__Listed records__
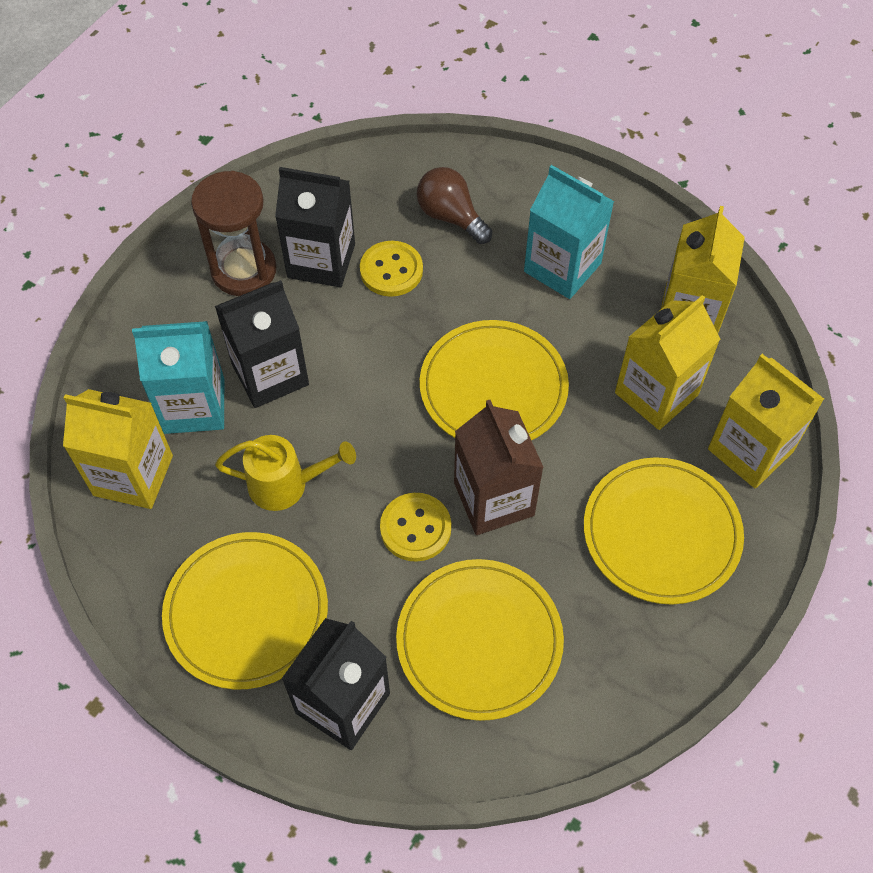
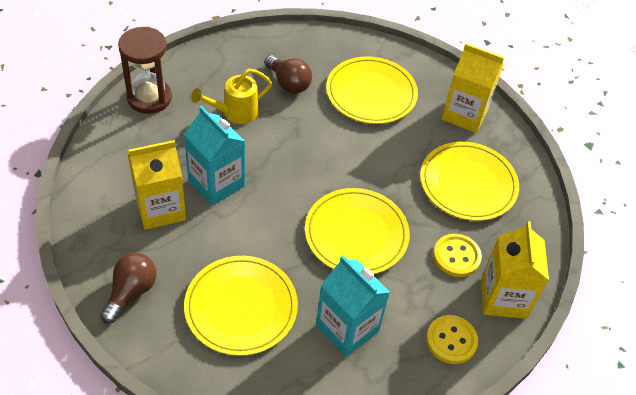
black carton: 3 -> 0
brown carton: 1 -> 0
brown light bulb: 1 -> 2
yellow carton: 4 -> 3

--

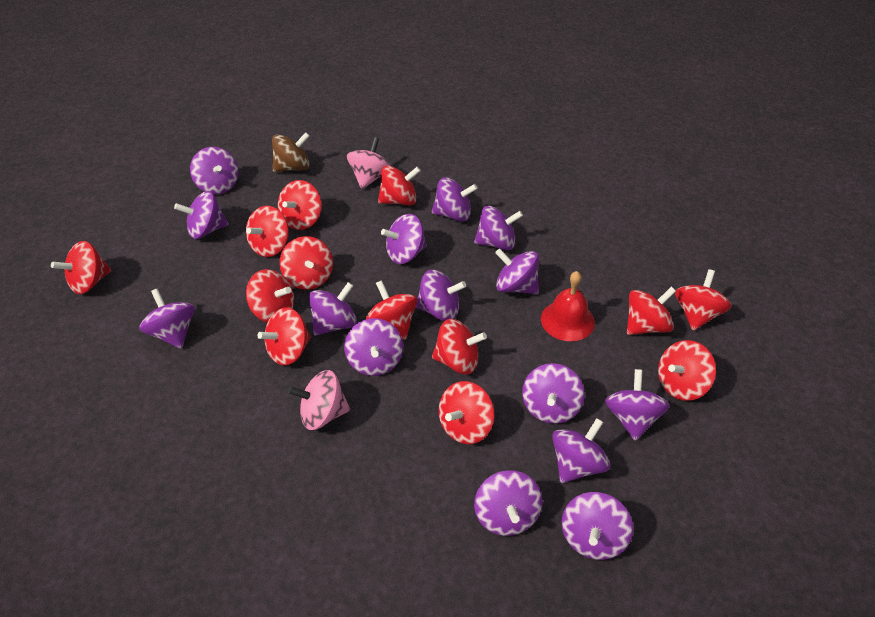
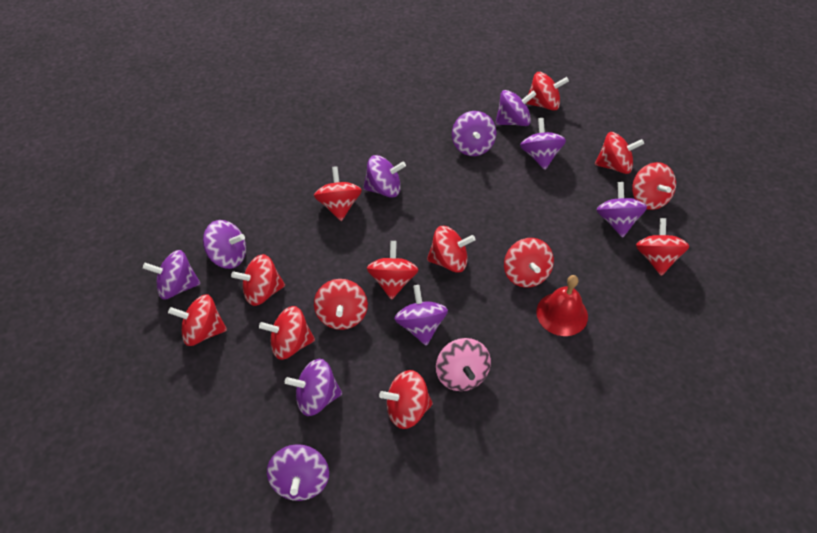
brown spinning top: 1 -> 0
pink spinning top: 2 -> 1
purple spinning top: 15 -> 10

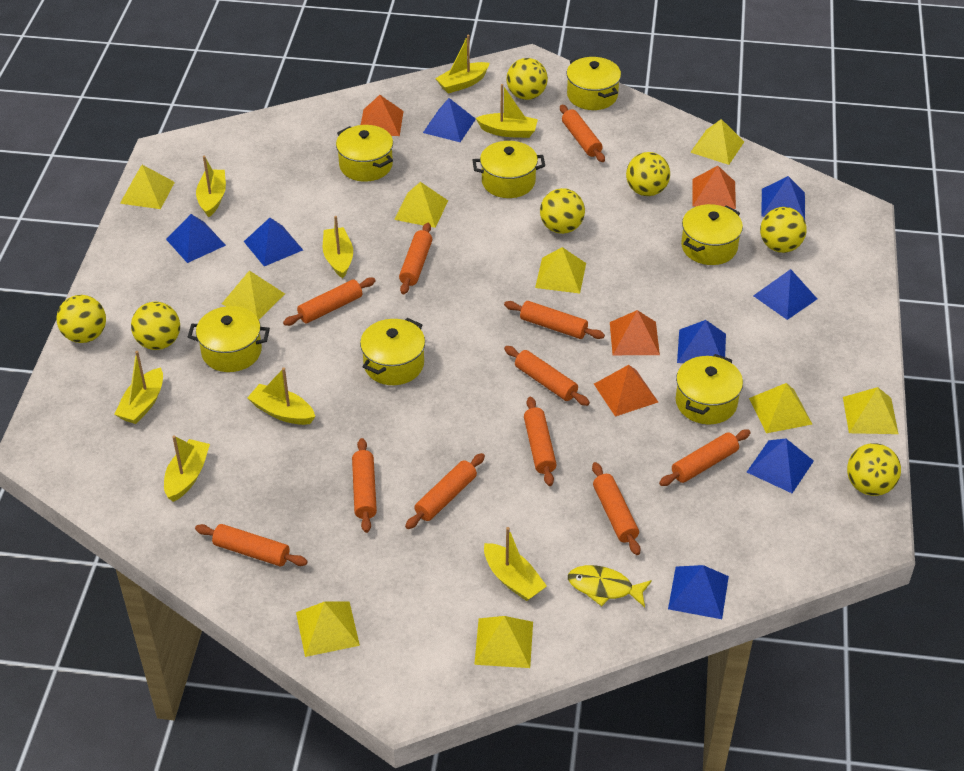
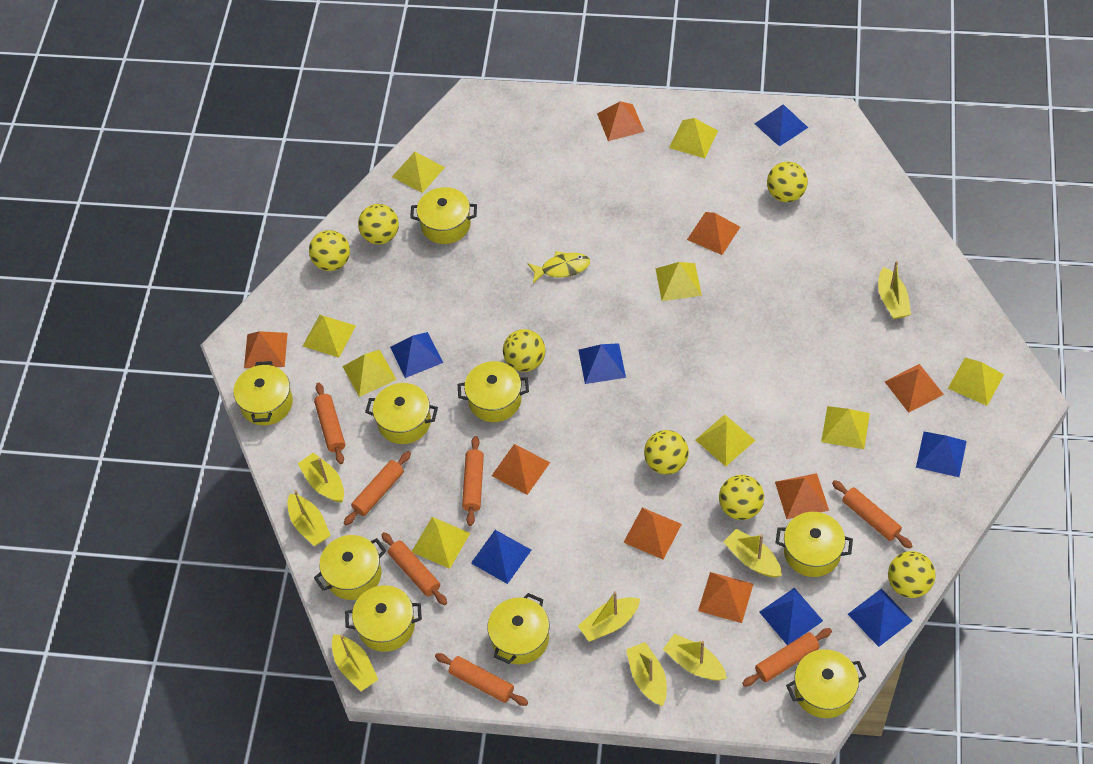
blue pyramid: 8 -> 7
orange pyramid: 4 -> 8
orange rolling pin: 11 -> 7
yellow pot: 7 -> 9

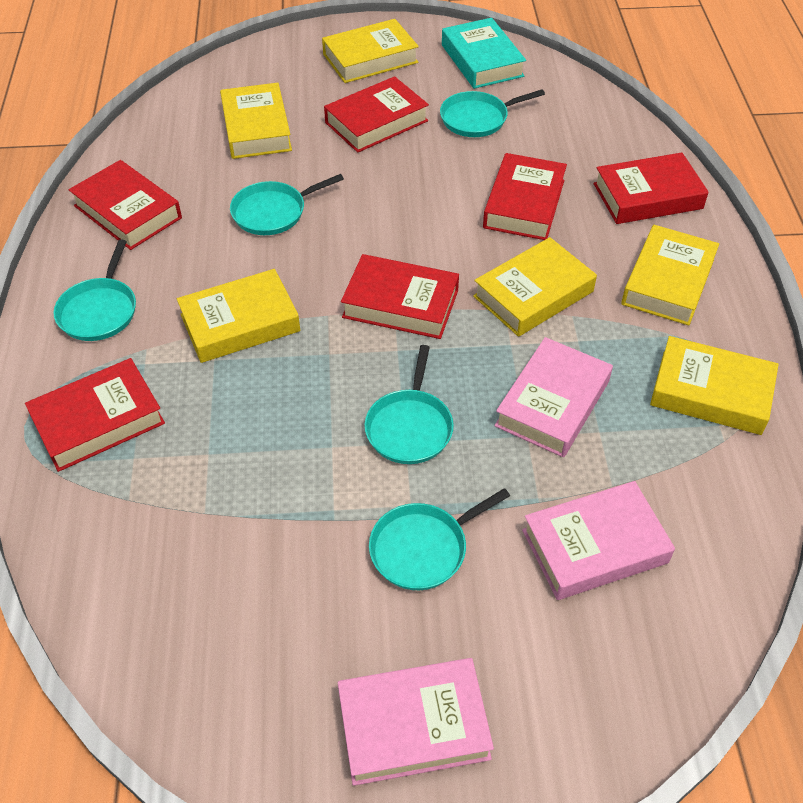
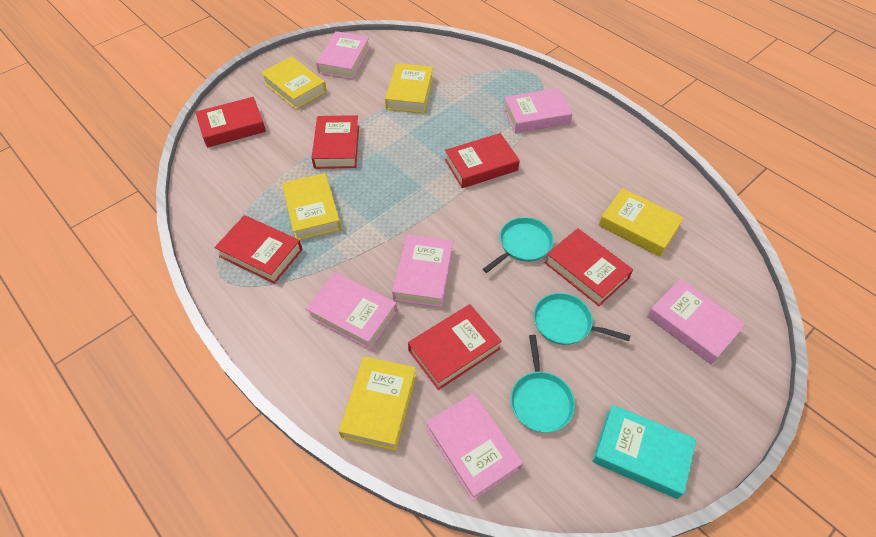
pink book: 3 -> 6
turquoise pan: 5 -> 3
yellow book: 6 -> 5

__Directions__
From the listing above, output exactly the run of lines that starts with the line containing "black carton: 3 -> 0" and ends with the line containing "yellow carton: 4 -> 3".

__Worked solution__
black carton: 3 -> 0
brown carton: 1 -> 0
brown light bulb: 1 -> 2
yellow carton: 4 -> 3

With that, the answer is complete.